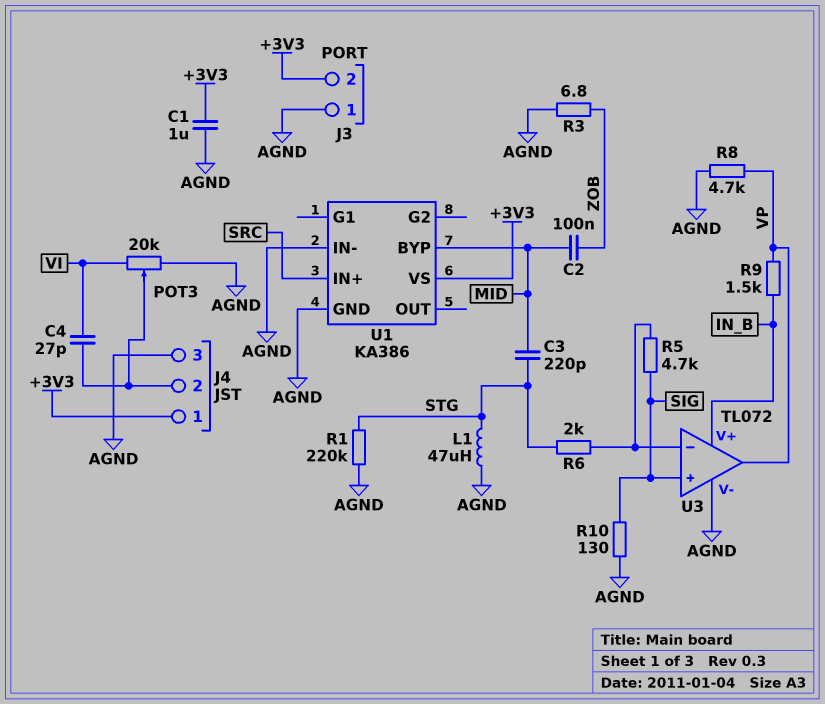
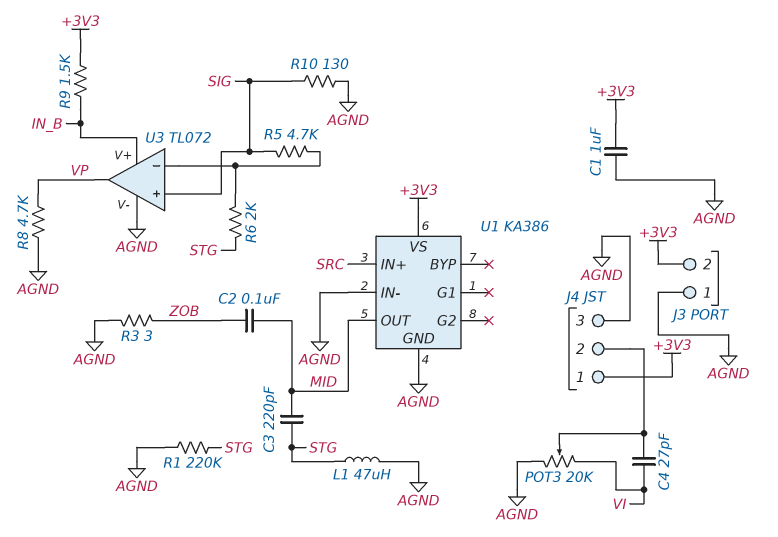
R3: 6.8 (AGND, ZOB) -> 3 (AGND, ZOB)
R9: 1.5k (IN_B, VP) -> 1.5k (+3V3, IN_B)
U1 pin BYP: MID -> none
U1 pin OUT: none -> MID

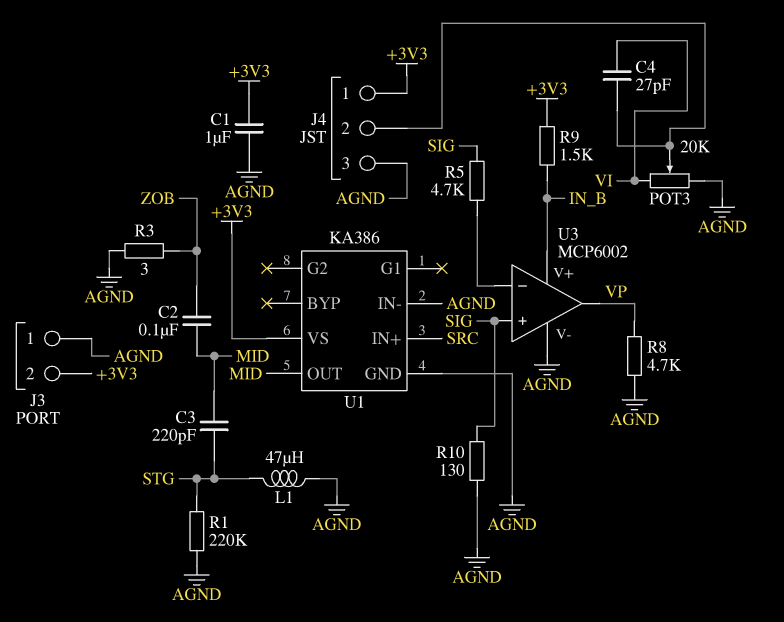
R6: 2k (STG, U3/in-) -> none
U3: TL072 -> MCP6002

WORK TO COMPLETE -> The copy should hold, exactly, the lines from the one containing "R9: 1.5k (IN_B, VP) -> 1.5k (+3V3, IN_B)" to the final line of the listing above, with both ends present and no pictures.

PROBLEM SOLUTION ->
R9: 1.5k (IN_B, VP) -> 1.5k (+3V3, IN_B)
U1 pin BYP: MID -> none
U1 pin OUT: none -> MID

R6: 2k (STG, U3/in-) -> none
U3: TL072 -> MCP6002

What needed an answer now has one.